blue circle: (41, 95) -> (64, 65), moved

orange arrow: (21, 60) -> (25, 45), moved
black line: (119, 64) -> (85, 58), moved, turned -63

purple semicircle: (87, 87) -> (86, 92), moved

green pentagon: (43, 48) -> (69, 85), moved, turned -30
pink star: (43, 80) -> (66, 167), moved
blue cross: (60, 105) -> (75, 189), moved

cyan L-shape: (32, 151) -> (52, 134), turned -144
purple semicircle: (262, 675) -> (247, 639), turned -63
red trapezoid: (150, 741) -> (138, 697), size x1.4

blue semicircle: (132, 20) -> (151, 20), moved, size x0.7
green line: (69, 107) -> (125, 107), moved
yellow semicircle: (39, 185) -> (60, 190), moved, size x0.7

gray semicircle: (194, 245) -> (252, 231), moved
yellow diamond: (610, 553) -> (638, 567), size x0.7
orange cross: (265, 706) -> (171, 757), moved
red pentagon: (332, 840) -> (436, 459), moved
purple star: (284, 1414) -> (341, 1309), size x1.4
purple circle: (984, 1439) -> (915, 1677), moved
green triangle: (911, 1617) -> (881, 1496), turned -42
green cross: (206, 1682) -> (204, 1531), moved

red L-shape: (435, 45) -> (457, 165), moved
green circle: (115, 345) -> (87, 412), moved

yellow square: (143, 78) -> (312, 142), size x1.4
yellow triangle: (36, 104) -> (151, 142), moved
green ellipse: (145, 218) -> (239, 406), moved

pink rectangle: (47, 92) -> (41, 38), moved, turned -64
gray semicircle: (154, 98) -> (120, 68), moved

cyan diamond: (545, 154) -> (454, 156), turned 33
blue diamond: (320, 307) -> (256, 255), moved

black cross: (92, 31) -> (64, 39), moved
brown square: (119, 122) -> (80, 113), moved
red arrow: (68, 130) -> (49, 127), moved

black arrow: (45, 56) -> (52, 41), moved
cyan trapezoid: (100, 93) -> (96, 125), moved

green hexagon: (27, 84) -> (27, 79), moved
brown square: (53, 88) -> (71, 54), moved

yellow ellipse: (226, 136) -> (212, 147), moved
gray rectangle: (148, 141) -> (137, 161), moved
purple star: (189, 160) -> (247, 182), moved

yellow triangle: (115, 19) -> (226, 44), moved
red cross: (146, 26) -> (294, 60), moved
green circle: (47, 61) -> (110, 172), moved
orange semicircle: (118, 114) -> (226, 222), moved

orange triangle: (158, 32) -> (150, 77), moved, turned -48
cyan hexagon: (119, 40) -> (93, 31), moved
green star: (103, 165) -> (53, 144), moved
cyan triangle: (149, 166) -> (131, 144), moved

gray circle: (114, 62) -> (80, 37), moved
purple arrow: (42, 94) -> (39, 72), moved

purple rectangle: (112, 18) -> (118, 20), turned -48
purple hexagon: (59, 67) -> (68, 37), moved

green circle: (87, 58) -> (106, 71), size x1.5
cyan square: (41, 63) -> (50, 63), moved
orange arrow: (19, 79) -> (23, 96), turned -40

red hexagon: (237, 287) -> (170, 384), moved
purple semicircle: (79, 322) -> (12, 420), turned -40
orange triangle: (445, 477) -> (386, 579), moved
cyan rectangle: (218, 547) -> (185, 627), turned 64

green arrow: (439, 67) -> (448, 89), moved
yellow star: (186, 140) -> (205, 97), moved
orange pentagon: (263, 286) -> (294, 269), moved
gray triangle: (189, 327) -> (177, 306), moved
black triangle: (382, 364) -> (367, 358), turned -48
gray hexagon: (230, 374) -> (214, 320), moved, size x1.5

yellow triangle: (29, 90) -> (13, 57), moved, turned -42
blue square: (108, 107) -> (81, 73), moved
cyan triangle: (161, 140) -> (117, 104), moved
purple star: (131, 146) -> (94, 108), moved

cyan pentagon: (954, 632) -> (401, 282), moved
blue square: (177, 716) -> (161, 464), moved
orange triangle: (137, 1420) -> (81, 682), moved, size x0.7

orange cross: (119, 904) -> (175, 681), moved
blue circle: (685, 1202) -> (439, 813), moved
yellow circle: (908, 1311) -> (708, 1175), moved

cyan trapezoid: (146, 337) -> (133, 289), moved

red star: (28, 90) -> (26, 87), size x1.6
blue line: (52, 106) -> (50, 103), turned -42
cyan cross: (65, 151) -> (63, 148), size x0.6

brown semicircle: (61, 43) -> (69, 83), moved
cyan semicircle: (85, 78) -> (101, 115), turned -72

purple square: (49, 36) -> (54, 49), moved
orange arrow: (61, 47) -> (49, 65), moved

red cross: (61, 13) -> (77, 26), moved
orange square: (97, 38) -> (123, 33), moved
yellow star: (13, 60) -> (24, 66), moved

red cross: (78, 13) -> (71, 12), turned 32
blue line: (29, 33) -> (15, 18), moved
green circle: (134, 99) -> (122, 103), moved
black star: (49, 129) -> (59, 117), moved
■ ■ ■ ■ ■
Retype the listing from its first line onward, stopping after the line that contains "red trapezoid: (150, 741)" has been retyped in full.

§ Solution to this problem
blue circle: (41, 95) -> (64, 65), moved

orange arrow: (21, 60) -> (25, 45), moved
black line: (119, 64) -> (85, 58), moved, turned -63

purple semicircle: (87, 87) -> (86, 92), moved

green pentagon: (43, 48) -> (69, 85), moved, turned -30
pink star: (43, 80) -> (66, 167), moved
blue cross: (60, 105) -> (75, 189), moved

cyan L-shape: (32, 151) -> (52, 134), turned -144
purple semicircle: (262, 675) -> (247, 639), turned -63
red trapezoid: (150, 741) -> (138, 697), size x1.4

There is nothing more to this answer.